ITEMS
::::::::

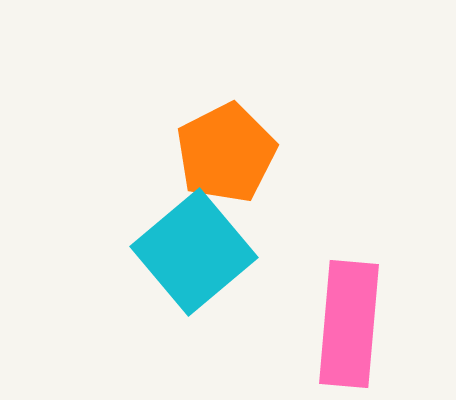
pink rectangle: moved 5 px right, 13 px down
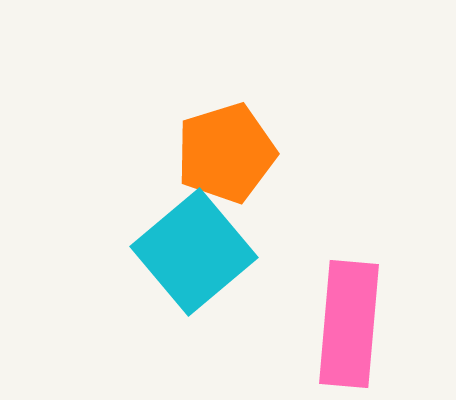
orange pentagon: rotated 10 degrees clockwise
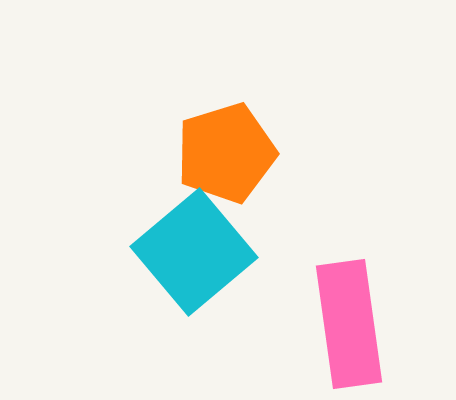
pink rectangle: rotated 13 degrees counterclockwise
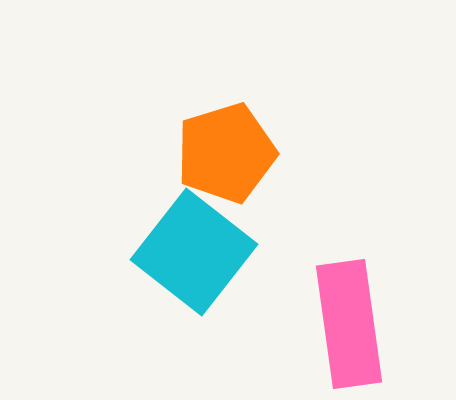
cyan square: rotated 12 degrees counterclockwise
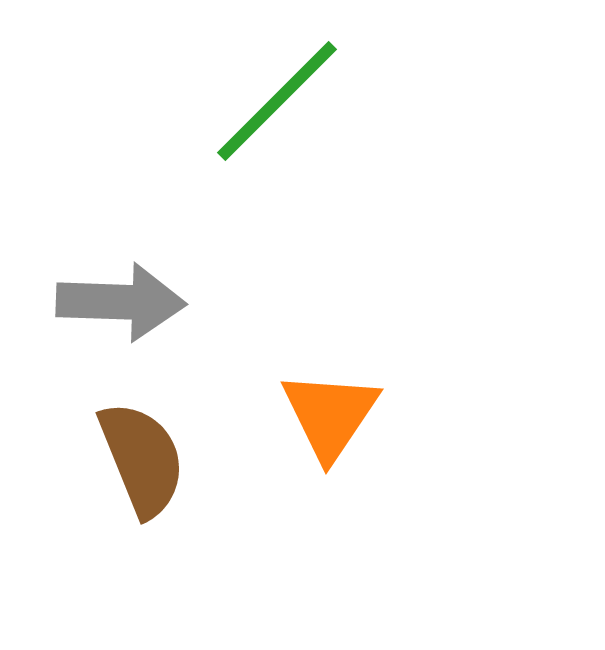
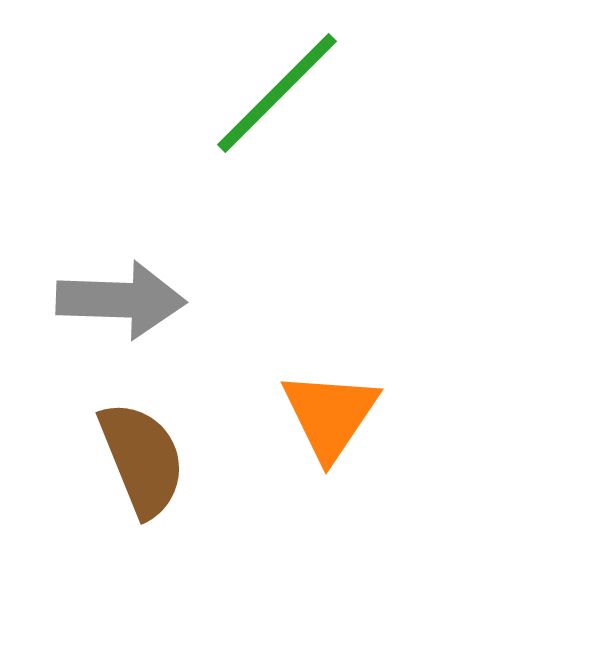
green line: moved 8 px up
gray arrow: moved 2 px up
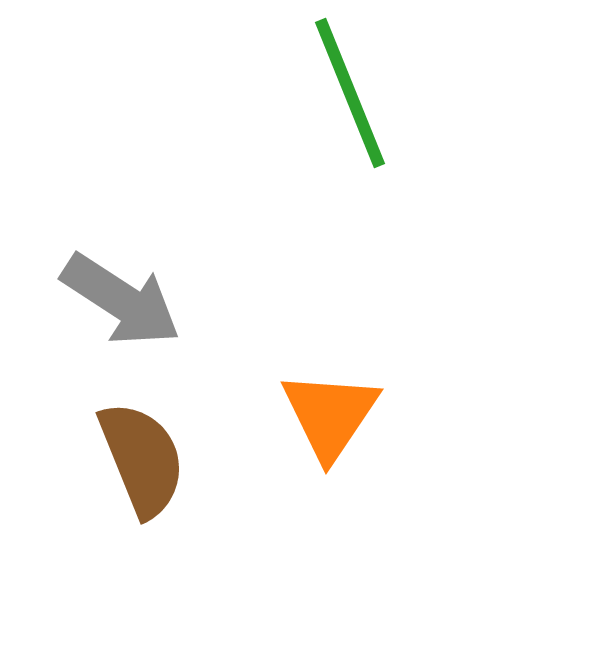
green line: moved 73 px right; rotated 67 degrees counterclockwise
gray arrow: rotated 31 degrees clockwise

::::::::

TASK GOAL
Copy out these lines word for word, leaving out the pictures.

CORRECT RESULT
pink rectangle: moved 5 px right, 13 px down
orange pentagon: rotated 10 degrees clockwise
pink rectangle: rotated 13 degrees counterclockwise
cyan square: rotated 12 degrees counterclockwise
green line: moved 8 px up
gray arrow: moved 2 px up
green line: moved 73 px right; rotated 67 degrees counterclockwise
gray arrow: rotated 31 degrees clockwise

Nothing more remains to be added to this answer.